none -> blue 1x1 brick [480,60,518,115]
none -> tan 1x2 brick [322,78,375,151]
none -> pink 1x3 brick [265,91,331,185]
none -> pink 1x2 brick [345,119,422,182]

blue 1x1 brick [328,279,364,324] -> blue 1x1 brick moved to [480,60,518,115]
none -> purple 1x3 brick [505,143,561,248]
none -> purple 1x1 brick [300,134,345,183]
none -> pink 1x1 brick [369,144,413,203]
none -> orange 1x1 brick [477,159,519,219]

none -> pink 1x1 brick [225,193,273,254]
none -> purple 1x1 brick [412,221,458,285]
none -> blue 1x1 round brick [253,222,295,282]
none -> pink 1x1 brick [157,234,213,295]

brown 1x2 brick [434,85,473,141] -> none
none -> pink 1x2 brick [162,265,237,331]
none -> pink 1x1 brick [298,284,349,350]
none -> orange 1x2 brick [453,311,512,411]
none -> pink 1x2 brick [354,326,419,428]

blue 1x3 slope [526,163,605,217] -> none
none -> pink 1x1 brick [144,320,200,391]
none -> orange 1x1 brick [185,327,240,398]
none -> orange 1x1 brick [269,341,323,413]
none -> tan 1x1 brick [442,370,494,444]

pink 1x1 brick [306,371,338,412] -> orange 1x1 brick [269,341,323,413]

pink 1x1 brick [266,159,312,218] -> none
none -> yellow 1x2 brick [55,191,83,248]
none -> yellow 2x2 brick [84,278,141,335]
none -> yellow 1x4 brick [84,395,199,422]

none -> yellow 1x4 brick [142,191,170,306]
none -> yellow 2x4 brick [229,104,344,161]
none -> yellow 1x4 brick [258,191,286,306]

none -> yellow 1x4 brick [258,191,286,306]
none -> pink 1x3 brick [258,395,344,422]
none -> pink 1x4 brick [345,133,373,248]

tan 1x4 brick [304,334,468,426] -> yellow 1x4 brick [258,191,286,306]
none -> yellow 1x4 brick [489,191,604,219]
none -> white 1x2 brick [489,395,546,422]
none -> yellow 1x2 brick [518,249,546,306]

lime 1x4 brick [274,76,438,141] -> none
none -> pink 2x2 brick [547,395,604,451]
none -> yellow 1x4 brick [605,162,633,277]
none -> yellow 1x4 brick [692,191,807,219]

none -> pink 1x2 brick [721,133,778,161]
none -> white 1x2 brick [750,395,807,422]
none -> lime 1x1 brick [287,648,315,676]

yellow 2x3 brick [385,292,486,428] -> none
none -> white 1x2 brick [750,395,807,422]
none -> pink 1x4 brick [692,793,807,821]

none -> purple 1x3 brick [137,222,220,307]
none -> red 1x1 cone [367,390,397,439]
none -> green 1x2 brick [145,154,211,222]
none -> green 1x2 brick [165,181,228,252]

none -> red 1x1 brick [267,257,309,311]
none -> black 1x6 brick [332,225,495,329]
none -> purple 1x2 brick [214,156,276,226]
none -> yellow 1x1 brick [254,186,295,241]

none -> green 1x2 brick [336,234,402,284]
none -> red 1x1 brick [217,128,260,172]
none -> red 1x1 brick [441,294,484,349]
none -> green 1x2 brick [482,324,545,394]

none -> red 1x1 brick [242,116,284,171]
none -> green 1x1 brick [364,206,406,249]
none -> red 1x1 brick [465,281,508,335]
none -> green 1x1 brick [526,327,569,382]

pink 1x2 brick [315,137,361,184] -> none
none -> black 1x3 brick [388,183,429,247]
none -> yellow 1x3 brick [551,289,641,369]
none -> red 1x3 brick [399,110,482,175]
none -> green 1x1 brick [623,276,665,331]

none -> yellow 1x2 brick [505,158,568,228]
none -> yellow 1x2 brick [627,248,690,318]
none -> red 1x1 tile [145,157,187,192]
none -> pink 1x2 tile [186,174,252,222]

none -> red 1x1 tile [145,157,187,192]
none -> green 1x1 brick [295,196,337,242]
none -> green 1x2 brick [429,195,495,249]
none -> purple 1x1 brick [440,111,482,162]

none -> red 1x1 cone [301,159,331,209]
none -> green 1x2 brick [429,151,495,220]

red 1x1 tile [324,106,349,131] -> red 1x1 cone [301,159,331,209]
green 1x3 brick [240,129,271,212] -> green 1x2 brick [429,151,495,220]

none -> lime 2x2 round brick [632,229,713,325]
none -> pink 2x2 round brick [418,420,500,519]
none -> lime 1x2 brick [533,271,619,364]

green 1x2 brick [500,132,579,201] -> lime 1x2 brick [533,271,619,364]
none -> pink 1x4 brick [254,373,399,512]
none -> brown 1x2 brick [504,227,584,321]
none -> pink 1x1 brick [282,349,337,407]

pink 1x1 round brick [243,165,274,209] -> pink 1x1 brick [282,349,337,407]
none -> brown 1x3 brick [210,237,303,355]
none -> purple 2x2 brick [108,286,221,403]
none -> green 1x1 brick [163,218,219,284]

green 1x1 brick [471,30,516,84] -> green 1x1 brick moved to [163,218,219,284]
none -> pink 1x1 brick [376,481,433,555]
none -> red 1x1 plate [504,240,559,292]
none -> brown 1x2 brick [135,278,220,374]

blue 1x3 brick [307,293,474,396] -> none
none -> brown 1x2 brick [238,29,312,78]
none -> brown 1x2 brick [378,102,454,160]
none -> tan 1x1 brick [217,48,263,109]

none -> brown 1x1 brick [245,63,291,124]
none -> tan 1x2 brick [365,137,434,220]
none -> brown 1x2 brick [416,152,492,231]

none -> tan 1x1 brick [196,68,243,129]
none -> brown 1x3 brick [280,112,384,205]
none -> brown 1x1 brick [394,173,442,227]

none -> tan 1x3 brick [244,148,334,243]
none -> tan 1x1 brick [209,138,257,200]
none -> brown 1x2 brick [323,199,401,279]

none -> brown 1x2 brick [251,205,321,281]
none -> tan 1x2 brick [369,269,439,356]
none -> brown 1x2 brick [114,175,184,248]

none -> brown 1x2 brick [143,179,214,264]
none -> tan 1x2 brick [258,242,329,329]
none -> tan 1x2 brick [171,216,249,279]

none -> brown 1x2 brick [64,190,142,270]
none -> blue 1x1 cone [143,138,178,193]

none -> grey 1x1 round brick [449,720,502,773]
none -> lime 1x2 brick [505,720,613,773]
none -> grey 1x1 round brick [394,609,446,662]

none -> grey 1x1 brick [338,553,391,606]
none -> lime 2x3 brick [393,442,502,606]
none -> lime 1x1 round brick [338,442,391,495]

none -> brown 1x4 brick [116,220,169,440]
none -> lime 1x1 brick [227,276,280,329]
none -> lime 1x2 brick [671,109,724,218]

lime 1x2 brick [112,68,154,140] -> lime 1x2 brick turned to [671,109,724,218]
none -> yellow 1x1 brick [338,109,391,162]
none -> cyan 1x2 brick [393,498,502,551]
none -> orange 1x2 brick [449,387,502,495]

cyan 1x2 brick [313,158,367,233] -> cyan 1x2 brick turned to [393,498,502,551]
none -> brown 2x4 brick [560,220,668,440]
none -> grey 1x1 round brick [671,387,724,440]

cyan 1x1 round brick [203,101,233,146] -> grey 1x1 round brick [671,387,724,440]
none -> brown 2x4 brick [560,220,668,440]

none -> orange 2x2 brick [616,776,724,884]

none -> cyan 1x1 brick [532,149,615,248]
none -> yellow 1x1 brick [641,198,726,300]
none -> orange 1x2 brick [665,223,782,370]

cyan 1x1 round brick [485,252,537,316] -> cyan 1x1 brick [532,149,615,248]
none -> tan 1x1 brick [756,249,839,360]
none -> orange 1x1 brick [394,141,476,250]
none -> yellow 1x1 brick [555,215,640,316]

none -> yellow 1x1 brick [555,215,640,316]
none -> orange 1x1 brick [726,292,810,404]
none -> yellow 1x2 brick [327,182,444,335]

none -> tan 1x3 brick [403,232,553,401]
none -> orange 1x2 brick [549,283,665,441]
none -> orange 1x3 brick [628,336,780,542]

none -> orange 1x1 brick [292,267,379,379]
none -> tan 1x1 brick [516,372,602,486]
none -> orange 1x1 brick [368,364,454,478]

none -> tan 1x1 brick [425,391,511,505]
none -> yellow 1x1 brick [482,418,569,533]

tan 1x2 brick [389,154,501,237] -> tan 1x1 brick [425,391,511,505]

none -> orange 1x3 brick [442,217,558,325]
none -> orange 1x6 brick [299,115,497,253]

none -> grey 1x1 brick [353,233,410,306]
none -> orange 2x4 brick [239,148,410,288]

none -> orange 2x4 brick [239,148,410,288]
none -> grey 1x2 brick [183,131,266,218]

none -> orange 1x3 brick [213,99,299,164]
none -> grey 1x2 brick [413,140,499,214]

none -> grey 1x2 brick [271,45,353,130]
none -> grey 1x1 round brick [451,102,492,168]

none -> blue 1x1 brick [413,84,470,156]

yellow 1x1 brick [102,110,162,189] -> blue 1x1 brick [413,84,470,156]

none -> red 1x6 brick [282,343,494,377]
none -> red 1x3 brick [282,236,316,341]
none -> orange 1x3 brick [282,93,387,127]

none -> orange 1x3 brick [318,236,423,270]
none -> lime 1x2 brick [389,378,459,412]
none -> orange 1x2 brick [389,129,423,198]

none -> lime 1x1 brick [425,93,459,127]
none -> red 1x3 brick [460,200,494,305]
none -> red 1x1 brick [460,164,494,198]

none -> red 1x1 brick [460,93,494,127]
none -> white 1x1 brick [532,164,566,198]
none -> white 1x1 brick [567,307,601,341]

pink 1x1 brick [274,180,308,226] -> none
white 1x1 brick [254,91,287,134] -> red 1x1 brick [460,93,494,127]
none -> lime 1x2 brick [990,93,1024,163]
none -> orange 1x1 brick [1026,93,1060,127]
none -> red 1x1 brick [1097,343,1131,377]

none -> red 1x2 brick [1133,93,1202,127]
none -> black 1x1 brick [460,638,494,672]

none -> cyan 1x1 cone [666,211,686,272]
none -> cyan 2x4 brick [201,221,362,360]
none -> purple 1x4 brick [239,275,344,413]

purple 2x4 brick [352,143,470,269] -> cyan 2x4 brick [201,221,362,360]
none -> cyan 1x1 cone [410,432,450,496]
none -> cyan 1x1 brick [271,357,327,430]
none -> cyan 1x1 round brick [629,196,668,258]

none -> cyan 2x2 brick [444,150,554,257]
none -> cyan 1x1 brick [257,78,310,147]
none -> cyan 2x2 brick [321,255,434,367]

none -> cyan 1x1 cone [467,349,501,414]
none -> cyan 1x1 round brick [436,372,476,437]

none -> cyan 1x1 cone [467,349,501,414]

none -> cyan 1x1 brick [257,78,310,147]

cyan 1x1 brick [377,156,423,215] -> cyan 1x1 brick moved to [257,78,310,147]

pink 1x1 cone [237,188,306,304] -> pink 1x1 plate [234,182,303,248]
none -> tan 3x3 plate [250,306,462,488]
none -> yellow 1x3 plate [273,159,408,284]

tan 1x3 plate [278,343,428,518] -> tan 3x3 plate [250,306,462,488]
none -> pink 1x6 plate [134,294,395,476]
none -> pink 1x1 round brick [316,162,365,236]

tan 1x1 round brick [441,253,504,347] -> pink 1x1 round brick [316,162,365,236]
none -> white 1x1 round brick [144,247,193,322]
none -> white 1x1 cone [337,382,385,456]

• • •

WORK ITEM: Once you reach the line with "none -> purple 1x3 brick [505,143,561,248]" in the data above, copy it and every line after it exactly, up to and including the line with "none -> pink 1x1 brick [298,284,349,350]".

FINISHED TASK:
none -> purple 1x3 brick [505,143,561,248]
none -> purple 1x1 brick [300,134,345,183]
none -> pink 1x1 brick [369,144,413,203]
none -> orange 1x1 brick [477,159,519,219]

none -> pink 1x1 brick [225,193,273,254]
none -> purple 1x1 brick [412,221,458,285]
none -> blue 1x1 round brick [253,222,295,282]
none -> pink 1x1 brick [157,234,213,295]

brown 1x2 brick [434,85,473,141] -> none
none -> pink 1x2 brick [162,265,237,331]
none -> pink 1x1 brick [298,284,349,350]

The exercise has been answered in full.